# [What is needed]
Restate verbatim the span of lines below between the line with "brown bottle: 0 -> 1" and the line with "turquoise traffic cone: 3 -> 2", including those two lines, and only that span.

# [Exercise material]
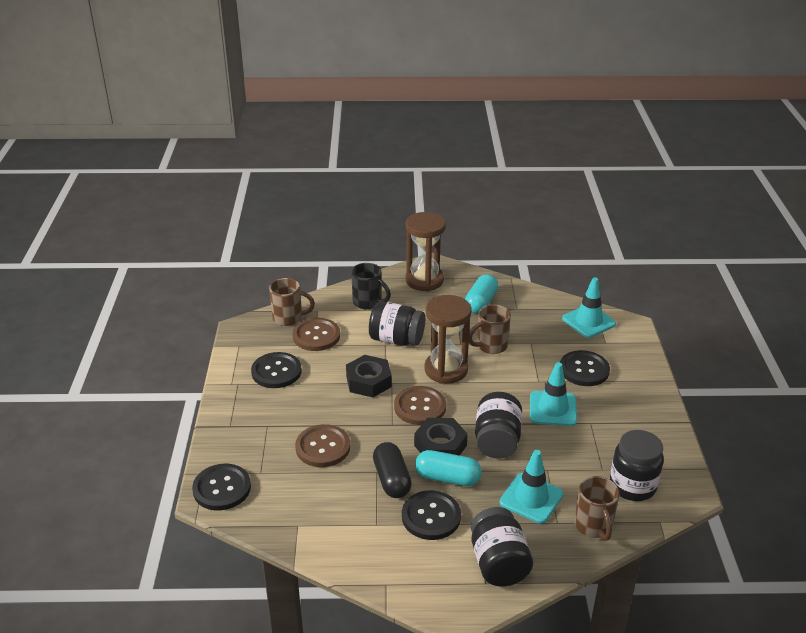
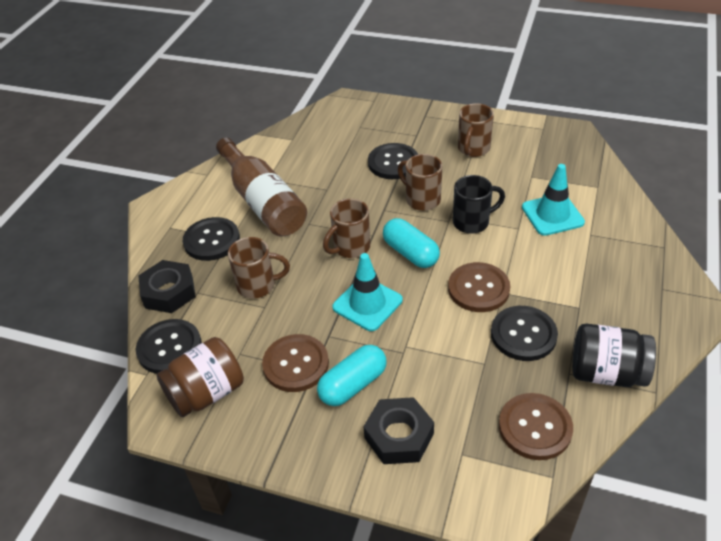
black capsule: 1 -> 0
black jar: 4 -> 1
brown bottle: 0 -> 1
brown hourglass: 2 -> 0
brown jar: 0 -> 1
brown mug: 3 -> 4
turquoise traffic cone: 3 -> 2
* * *
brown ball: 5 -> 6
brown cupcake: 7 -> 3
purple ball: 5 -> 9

# [Result of the exercise]
brown bottle: 0 -> 1
brown hourglass: 2 -> 0
brown jar: 0 -> 1
brown mug: 3 -> 4
turquoise traffic cone: 3 -> 2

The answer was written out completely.